● **Instructions for the task**
Every line in the records below that holds the word "buffer" is to be copied.
——————
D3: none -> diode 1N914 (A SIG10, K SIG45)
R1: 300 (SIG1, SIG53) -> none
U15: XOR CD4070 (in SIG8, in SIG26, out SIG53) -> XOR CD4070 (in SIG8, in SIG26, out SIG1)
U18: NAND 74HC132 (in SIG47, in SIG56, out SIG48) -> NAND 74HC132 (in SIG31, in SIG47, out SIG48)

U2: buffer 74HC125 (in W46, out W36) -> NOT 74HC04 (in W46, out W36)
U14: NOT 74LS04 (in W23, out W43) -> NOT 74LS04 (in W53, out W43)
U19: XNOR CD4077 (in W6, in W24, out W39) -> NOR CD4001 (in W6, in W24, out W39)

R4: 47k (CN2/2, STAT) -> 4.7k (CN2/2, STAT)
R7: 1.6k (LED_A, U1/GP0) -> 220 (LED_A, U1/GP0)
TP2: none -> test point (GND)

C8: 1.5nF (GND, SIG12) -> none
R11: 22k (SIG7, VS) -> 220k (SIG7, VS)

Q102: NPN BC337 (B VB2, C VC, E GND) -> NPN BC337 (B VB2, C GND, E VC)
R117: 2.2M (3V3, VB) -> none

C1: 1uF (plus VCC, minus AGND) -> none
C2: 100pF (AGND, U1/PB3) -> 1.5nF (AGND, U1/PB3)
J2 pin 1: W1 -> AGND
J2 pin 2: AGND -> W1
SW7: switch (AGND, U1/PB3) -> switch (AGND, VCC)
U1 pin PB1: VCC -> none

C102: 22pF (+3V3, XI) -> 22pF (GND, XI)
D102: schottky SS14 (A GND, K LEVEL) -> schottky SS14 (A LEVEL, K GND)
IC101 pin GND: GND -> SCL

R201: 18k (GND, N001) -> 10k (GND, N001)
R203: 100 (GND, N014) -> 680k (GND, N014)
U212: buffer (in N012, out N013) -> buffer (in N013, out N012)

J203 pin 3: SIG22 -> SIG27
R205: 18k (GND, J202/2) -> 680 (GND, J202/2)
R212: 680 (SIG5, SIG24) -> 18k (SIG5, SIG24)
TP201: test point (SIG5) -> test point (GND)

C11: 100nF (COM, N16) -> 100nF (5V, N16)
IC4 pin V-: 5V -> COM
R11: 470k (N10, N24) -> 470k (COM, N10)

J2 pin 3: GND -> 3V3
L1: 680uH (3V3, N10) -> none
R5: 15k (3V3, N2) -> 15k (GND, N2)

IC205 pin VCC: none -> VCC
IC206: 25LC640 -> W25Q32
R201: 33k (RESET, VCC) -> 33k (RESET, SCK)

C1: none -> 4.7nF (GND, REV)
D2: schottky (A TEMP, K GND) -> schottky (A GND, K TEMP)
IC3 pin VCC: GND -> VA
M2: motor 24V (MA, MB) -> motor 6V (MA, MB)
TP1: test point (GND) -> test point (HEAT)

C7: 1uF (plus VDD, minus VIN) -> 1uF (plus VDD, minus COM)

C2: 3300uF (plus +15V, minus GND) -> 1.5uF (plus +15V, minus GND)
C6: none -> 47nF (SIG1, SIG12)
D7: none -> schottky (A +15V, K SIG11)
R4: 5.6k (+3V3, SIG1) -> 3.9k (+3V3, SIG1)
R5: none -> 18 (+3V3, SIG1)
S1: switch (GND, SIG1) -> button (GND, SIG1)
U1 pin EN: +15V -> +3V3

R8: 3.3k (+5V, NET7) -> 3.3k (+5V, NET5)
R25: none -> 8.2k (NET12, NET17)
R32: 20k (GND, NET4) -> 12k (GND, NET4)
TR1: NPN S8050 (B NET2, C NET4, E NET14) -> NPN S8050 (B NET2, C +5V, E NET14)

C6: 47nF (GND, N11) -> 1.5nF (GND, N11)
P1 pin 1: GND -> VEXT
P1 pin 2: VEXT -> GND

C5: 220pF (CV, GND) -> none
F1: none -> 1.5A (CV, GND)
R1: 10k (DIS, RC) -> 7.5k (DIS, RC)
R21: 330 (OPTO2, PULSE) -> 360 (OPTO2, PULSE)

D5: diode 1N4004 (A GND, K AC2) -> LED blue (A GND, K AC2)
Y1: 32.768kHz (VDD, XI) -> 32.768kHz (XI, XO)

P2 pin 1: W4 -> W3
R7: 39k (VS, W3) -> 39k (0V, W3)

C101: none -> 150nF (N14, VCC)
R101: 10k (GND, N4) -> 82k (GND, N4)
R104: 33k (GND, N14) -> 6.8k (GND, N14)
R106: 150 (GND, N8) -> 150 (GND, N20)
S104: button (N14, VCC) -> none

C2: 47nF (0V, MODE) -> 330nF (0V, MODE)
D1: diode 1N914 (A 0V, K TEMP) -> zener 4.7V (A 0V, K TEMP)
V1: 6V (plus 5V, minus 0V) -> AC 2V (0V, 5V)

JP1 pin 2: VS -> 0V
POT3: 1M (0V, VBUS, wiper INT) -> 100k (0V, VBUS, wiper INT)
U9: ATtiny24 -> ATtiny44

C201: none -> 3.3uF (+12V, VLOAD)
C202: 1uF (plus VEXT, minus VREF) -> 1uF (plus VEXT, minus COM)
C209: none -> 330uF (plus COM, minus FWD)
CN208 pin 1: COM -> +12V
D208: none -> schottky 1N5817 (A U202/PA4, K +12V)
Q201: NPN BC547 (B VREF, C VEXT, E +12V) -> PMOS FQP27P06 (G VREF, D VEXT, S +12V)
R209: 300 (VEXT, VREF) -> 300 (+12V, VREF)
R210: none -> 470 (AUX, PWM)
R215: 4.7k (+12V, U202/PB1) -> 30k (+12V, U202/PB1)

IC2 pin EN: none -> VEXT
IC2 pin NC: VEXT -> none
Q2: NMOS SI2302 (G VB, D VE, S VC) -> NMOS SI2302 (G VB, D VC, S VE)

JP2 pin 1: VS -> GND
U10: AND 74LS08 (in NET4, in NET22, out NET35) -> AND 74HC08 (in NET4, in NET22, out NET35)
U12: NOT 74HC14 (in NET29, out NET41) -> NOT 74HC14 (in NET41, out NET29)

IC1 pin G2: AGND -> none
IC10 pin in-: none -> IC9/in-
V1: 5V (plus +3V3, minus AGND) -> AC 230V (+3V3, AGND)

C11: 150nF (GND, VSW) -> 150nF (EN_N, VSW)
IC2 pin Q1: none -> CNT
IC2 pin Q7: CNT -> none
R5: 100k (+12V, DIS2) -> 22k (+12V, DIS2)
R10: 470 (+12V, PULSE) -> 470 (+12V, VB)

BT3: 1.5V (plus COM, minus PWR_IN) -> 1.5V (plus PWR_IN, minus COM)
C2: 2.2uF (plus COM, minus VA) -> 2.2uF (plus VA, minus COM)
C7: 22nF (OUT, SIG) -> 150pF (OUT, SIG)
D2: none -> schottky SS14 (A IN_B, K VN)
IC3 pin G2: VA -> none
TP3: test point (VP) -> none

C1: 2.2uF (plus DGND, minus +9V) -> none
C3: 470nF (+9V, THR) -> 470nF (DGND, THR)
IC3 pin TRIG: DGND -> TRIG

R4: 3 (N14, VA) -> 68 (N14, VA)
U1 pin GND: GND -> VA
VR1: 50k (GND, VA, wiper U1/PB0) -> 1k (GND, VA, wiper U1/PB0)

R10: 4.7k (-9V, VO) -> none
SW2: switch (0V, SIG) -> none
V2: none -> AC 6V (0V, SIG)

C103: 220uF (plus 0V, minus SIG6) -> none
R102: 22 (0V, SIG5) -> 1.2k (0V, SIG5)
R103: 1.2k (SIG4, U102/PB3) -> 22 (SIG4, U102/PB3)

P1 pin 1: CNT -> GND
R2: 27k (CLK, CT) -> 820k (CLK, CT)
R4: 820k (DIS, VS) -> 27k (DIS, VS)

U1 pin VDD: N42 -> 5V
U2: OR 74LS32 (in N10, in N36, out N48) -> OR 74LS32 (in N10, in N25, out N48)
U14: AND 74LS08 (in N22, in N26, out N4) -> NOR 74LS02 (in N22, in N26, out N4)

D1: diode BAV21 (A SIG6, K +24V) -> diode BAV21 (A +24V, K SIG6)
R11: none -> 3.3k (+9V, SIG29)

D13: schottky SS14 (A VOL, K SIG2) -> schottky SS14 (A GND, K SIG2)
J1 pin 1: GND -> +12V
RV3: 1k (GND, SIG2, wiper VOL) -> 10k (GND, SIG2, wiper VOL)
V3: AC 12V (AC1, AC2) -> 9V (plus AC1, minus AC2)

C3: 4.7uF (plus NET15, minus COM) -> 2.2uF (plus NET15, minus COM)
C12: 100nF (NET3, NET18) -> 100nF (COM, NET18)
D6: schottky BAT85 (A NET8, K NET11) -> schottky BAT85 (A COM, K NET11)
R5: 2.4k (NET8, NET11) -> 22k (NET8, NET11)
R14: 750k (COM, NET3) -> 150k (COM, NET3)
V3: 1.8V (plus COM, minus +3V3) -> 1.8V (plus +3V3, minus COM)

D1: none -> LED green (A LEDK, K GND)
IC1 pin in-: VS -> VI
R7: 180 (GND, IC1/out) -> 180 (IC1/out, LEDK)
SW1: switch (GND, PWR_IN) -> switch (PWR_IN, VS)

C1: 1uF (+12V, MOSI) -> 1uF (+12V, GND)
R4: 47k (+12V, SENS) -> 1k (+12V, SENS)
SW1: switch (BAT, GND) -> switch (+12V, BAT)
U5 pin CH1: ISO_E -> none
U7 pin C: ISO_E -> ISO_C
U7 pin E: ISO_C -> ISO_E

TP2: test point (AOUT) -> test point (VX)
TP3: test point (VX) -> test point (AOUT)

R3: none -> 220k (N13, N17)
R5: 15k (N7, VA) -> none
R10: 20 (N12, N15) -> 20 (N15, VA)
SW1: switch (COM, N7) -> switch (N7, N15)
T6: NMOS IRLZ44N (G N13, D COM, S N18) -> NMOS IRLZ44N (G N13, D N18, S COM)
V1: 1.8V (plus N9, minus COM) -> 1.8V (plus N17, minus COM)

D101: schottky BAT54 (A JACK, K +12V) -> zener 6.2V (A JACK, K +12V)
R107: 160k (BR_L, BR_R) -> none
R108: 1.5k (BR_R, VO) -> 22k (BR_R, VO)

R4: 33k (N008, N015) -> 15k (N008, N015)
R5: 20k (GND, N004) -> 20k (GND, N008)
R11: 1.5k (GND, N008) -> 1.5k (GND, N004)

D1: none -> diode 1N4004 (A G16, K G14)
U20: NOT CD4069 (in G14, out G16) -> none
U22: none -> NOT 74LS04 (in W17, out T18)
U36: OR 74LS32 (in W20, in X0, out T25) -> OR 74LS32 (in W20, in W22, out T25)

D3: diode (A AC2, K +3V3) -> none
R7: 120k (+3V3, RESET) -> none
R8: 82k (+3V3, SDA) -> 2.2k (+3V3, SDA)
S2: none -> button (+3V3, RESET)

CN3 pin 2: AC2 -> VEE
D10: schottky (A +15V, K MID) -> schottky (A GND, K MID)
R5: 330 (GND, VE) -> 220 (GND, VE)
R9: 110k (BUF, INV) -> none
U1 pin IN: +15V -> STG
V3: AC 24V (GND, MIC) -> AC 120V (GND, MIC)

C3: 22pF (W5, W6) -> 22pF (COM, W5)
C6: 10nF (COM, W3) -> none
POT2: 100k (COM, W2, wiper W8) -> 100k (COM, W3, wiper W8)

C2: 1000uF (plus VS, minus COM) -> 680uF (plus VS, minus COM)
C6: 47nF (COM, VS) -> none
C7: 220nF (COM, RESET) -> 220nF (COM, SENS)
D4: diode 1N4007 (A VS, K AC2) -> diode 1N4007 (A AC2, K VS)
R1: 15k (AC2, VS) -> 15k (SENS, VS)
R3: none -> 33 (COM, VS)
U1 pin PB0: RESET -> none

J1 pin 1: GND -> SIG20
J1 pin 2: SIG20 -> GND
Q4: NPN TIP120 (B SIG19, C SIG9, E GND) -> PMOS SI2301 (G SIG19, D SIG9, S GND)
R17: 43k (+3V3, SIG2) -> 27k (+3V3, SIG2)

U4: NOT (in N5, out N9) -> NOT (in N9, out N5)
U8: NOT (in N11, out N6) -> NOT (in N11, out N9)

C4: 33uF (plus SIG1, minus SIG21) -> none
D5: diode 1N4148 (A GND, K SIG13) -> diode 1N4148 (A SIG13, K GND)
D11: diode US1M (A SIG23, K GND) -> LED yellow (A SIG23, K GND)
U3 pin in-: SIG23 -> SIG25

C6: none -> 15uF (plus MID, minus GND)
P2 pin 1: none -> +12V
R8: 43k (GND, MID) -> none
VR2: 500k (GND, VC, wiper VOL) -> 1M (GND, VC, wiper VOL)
——————
● **Answer area**
U2: buffer 74HC125 (in W46, out W36) -> NOT 74HC04 (in W46, out W36)
U212: buffer (in N012, out N013) -> buffer (in N013, out N012)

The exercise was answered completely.